Retype only the lines below from the one with "orange pawn [101,179,192,265] -> none" to the one with "pink clock [669,137,733,204] -> none", inclusive, skipping every image.

*** Data to process ***

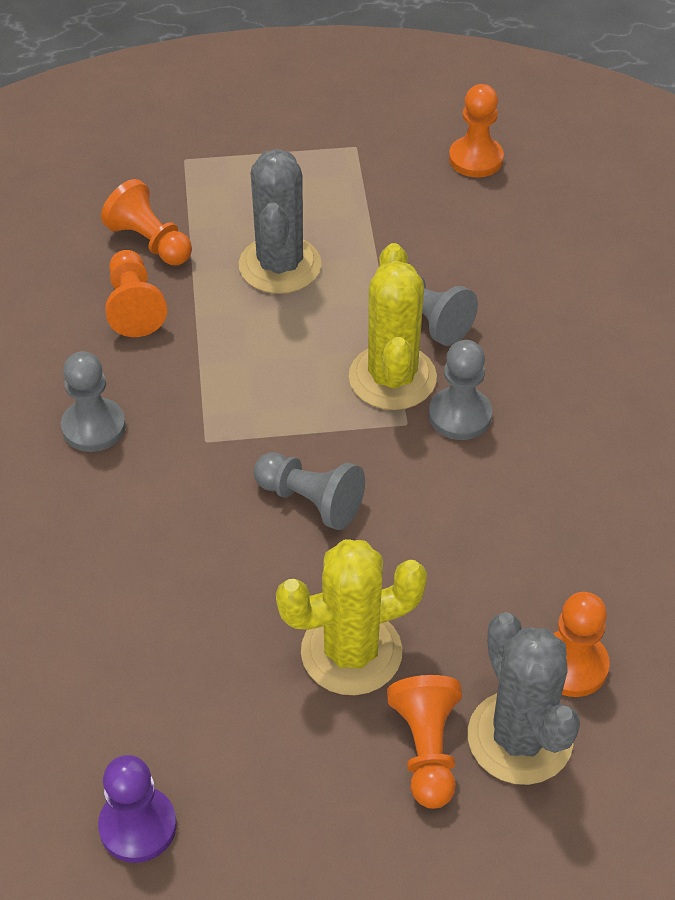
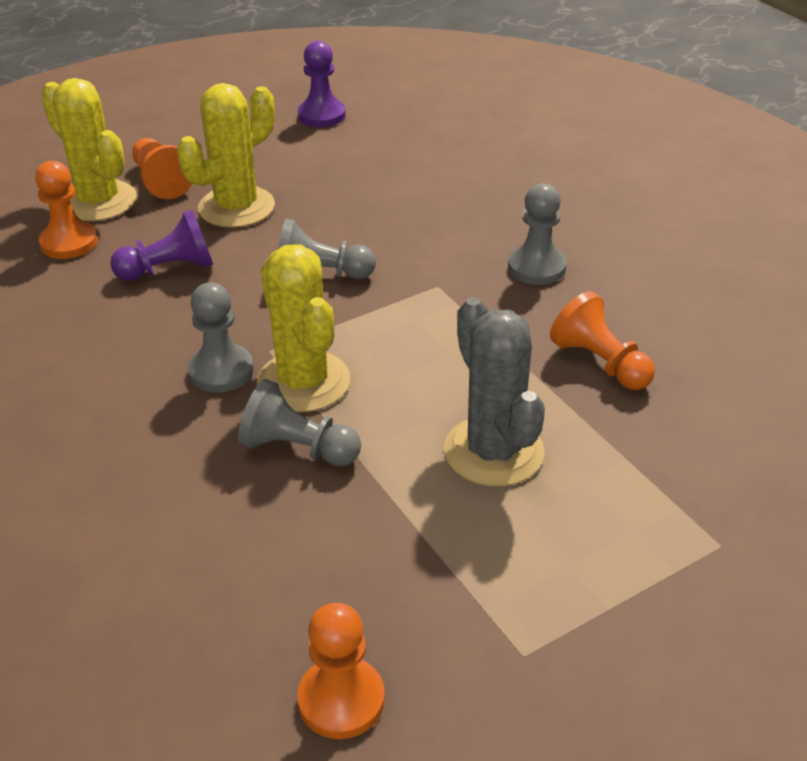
camera: 155 degrees right, 10 degrees down
orange pawn [101,179,192,265] -> none
grey cactus [468,612,580,785] -> yellow cactus [41,78,137,221]
none -> purple pawn [110,210,213,281]

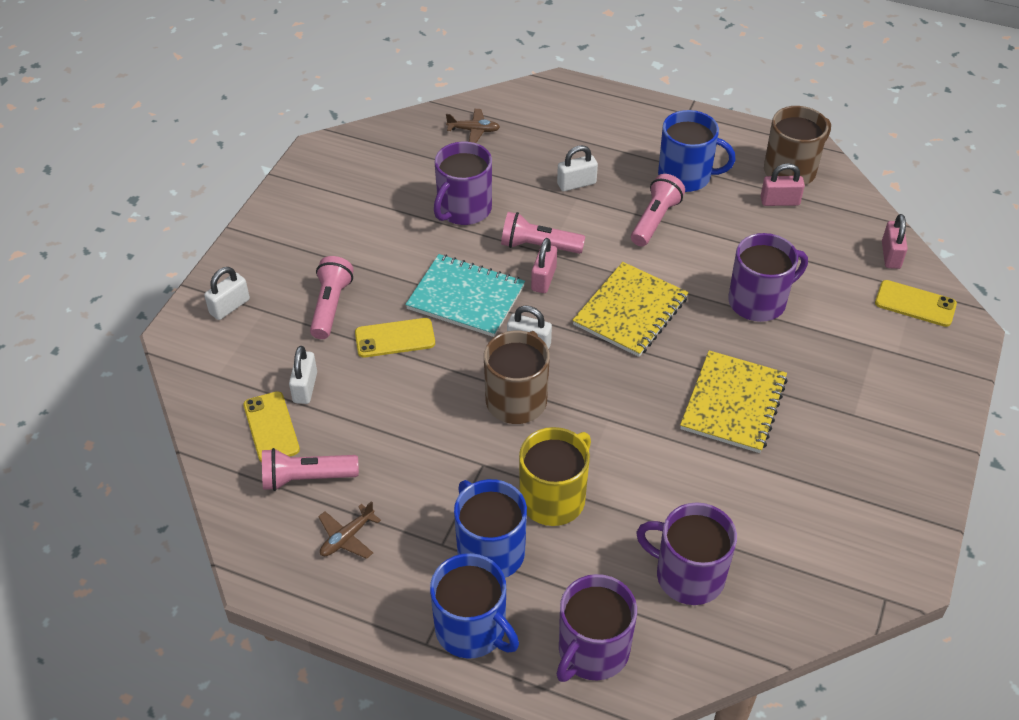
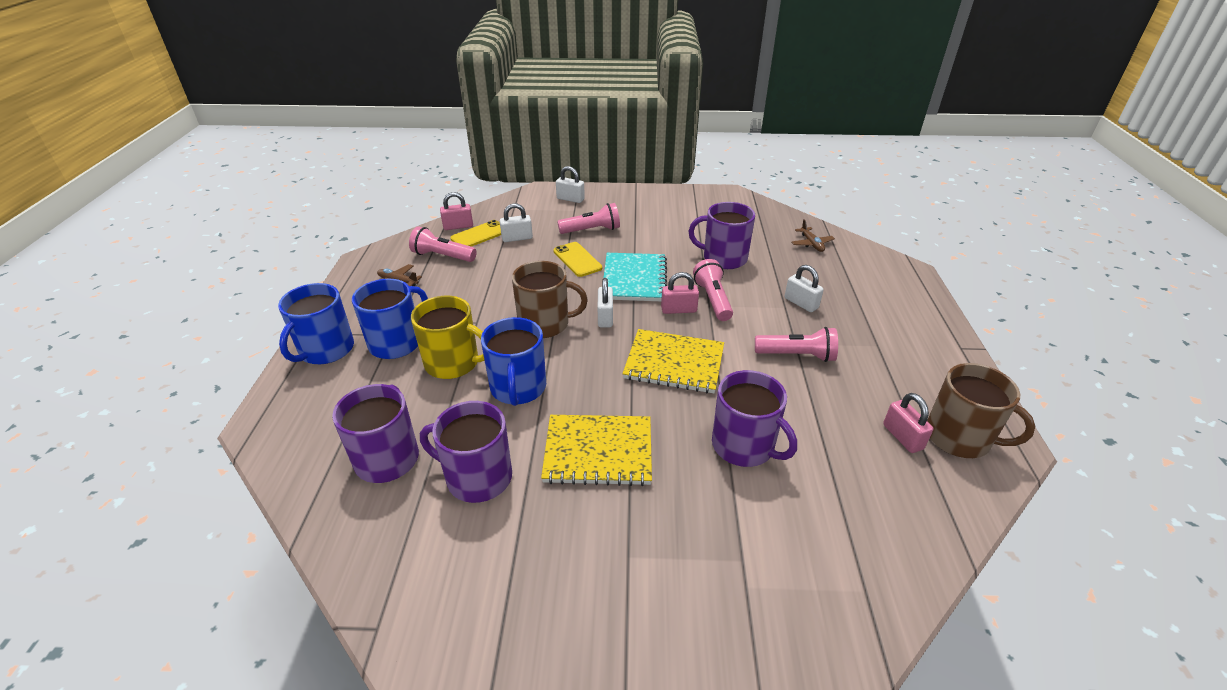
camera: 70 degrees right, 10 degrees down
pink flashlight [262,448,359,491] -> pink flashlight turned 45 degrees counterclockwise [409,227,477,262]
purple mug [557,574,637,682] -> purple mug moved to [420,401,512,503]
blue mug [658,110,736,192] -> blue mug moved to [481,317,546,406]
yellow phone [875,280,957,327] -> none
pink padlock [882,214,908,269] -> pink padlock moved to [440,192,473,230]

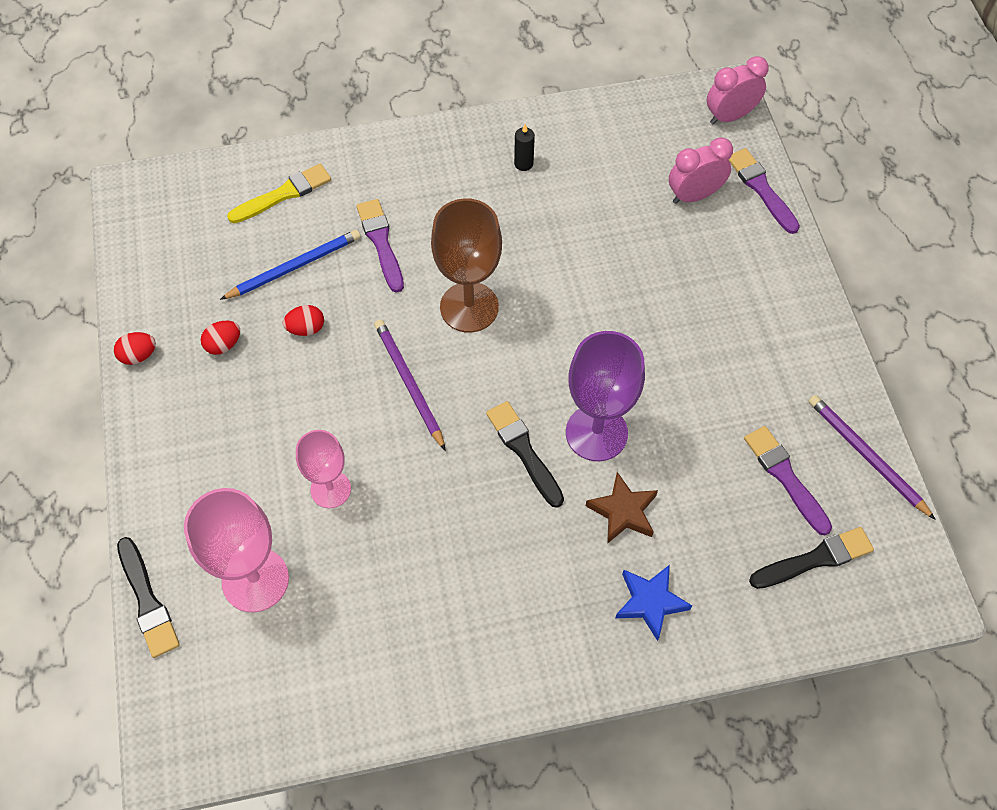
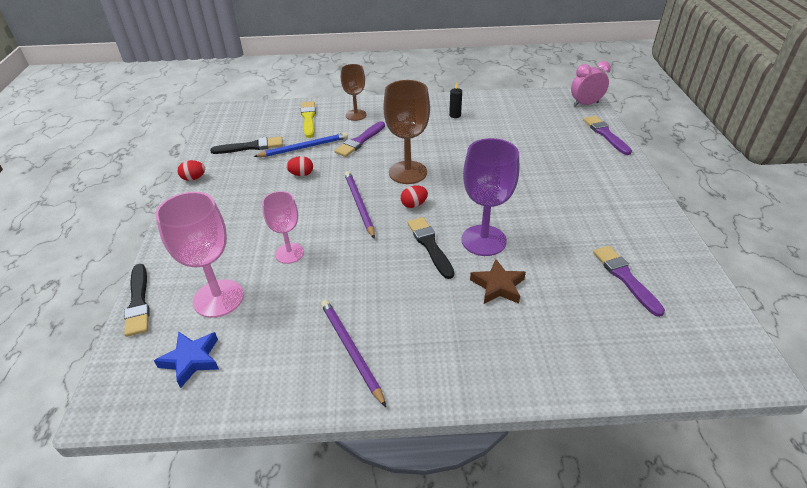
camera: 10 degrees right, 20 degrees down
red egg [201,321,240,355] -> red egg moved to [401,186,428,208]
yellow brush [227,164,331,223] -> yellow brush turned 75 degrees counterclockwise [301,101,316,138]
purple brush [356,199,404,293] -> purple brush turned 135 degrees counterclockwise [334,121,385,157]
blue star [615,565,692,641] -> blue star moved to [154,331,219,388]
pink clock [669,137,733,204] -> none
black brush [749,527,874,589] -> black brush moved to [210,136,283,154]
purple pencil [808,395,936,520] -> purple pencil moved to [321,300,386,407]
none -> brown goblet [341,64,367,121]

*** End of Data to process ***

#### [Response area]
orange pawn [101,179,192,265] -> none
grey cactus [468,612,580,785] -> yellow cactus [41,78,137,221]
none -> purple pawn [110,210,213,281]

camera: 70 degrees right, 10 degrees down
pink flashlight [262,448,359,491] -> pink flashlight turned 45 degrees counterclockwise [409,227,477,262]
purple mug [557,574,637,682] -> purple mug moved to [420,401,512,503]
blue mug [658,110,736,192] -> blue mug moved to [481,317,546,406]
yellow phone [875,280,957,327] -> none
pink padlock [882,214,908,269] -> pink padlock moved to [440,192,473,230]

camera: 10 degrees right, 20 degrees down
red egg [201,321,240,355] -> red egg moved to [401,186,428,208]
yellow brush [227,164,331,223] -> yellow brush turned 75 degrees counterclockwise [301,101,316,138]
purple brush [356,199,404,293] -> purple brush turned 135 degrees counterclockwise [334,121,385,157]
blue star [615,565,692,641] -> blue star moved to [154,331,219,388]
pink clock [669,137,733,204] -> none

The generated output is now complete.